(Record excerpts):

-------

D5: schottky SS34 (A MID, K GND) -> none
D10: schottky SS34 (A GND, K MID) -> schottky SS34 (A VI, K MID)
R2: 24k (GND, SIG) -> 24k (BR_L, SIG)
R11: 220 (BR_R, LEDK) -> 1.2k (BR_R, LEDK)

-------

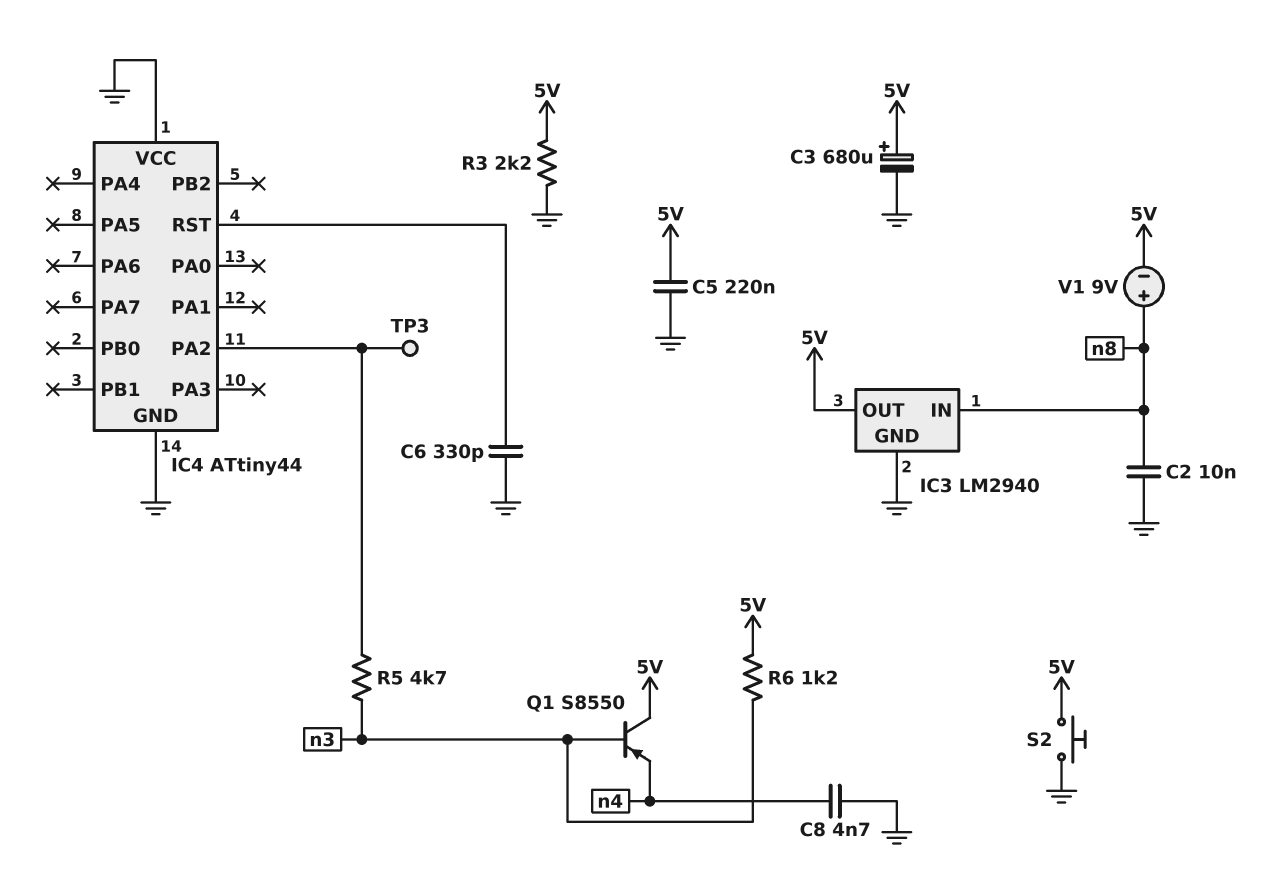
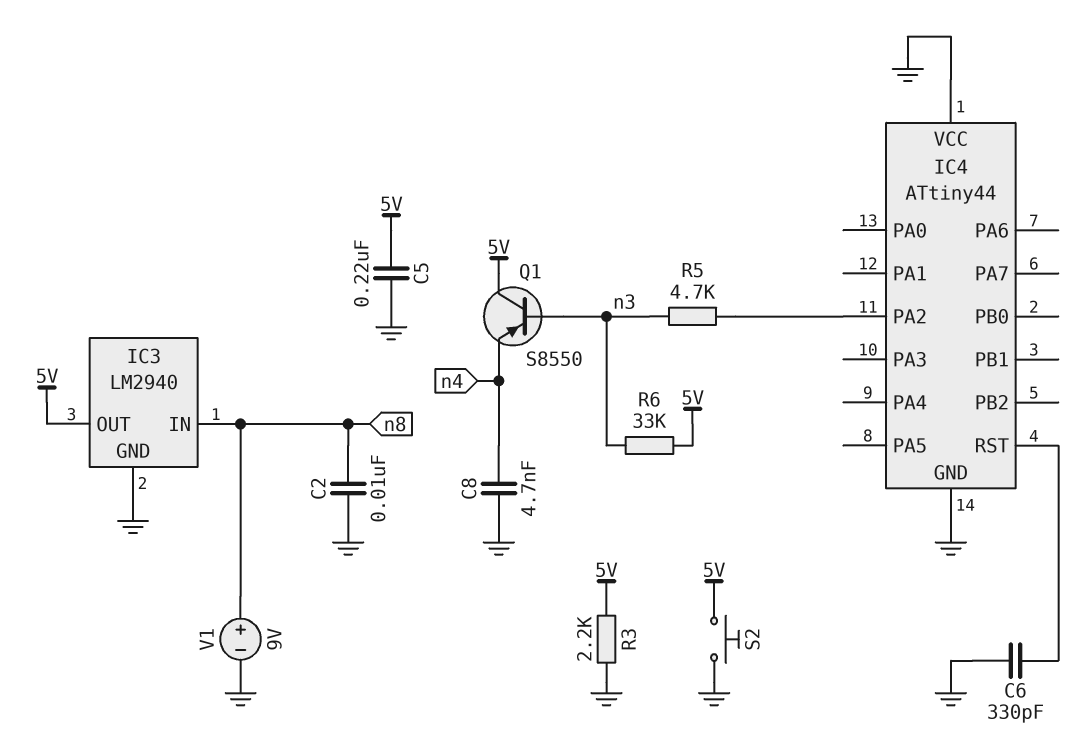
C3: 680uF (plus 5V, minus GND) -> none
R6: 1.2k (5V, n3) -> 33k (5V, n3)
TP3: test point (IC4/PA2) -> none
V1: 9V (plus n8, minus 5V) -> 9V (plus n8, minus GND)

-------

(Assignment): Could you return exactly the stretch of the data above that starts at the line with "D10: schottky SS34" and ends at the line with "R11: 220 (BR_R, LEDK) -> 1.2k (BR_R, LEDK)", both lines included?

(Answer to this exercise):
D10: schottky SS34 (A GND, K MID) -> schottky SS34 (A VI, K MID)
R2: 24k (GND, SIG) -> 24k (BR_L, SIG)
R11: 220 (BR_R, LEDK) -> 1.2k (BR_R, LEDK)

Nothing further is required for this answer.